▶ What is needed
Please transcribe the data that follows exactly as given, leaving out every picture.

________________________

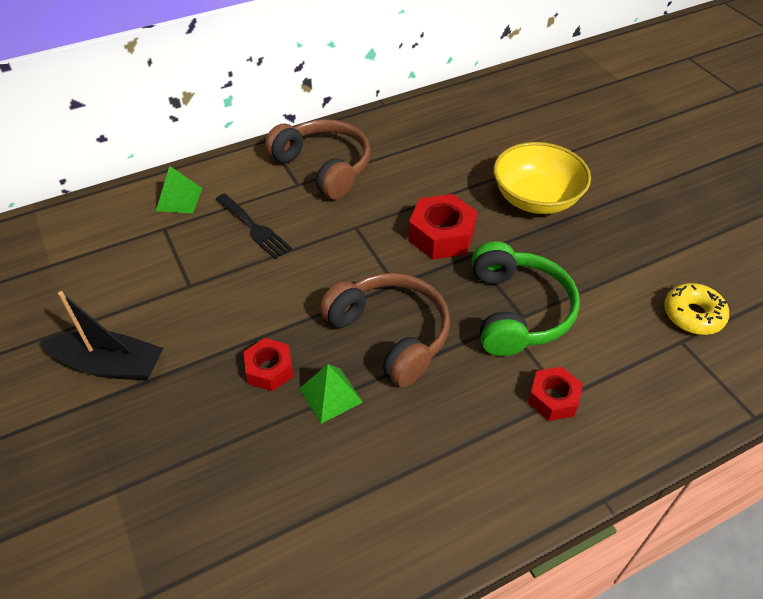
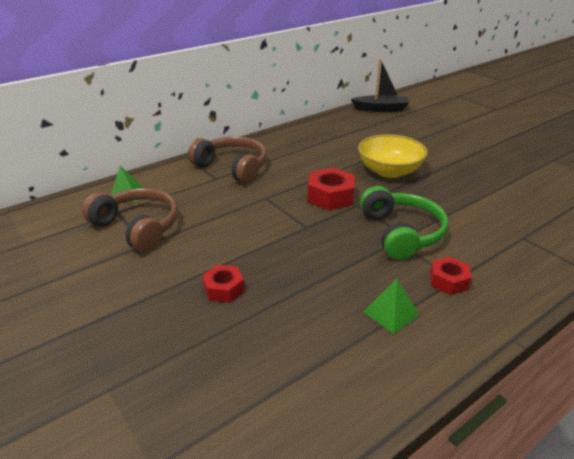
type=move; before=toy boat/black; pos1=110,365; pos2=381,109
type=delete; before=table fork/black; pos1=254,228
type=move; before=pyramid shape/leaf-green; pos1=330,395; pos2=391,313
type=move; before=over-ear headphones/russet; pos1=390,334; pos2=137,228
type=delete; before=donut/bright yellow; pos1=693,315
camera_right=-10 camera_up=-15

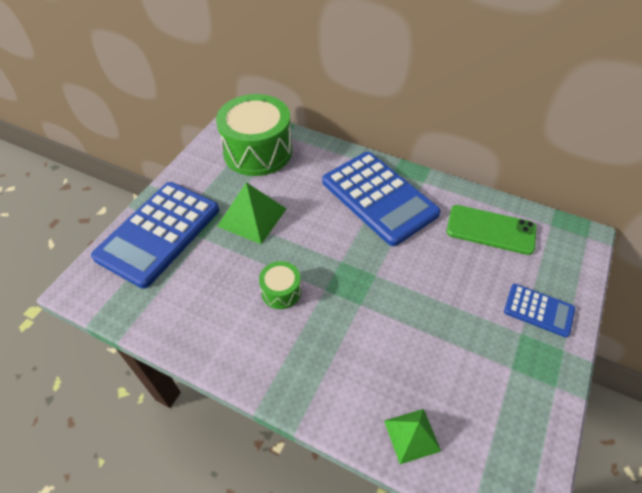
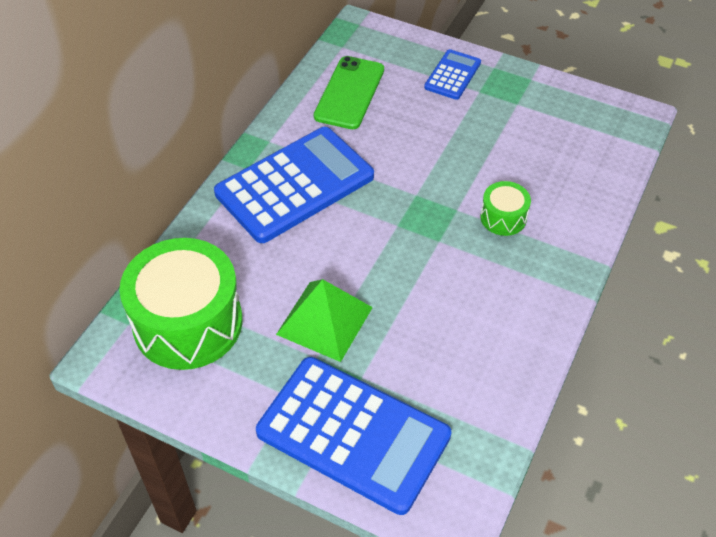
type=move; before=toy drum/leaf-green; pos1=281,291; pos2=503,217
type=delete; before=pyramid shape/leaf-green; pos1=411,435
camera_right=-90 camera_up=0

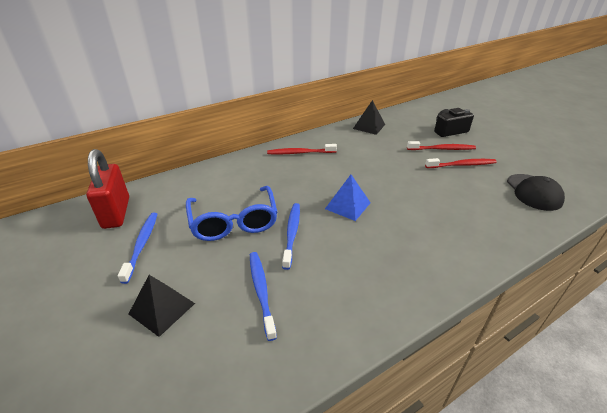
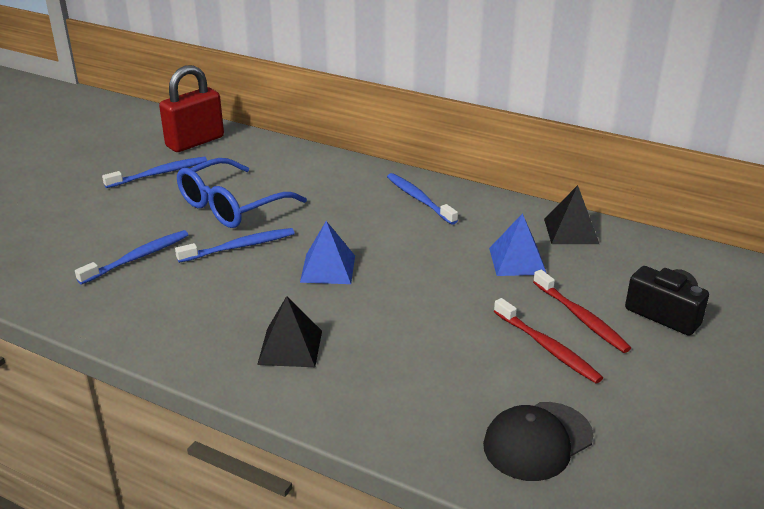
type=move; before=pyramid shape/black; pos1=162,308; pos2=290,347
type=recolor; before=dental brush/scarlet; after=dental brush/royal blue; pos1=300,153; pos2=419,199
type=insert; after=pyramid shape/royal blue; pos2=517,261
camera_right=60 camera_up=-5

________________________

▶ Expected output
type=move; before=toy boat/black; pos1=110,365; pos2=381,109
type=delete; before=table fork/black; pos1=254,228
type=move; before=pyramid shape/leaf-green; pos1=330,395; pos2=391,313
type=move; before=over-ear headphones/russet; pos1=390,334; pos2=137,228
type=delete; before=donut/bright yellow; pos1=693,315
camera_right=-10 camera_up=-15

type=move; before=toy drum/leaf-green; pos1=281,291; pos2=503,217
type=delete; before=pyramid shape/leaf-green; pos1=411,435
camera_right=-90 camera_up=0

type=move; before=pyramid shape/black; pos1=162,308; pos2=290,347
type=recolor; before=dental brush/scarlet; after=dental brush/royal blue; pos1=300,153; pos2=419,199
type=insert; after=pyramid shape/royal blue; pos2=517,261
camera_right=60 camera_up=-5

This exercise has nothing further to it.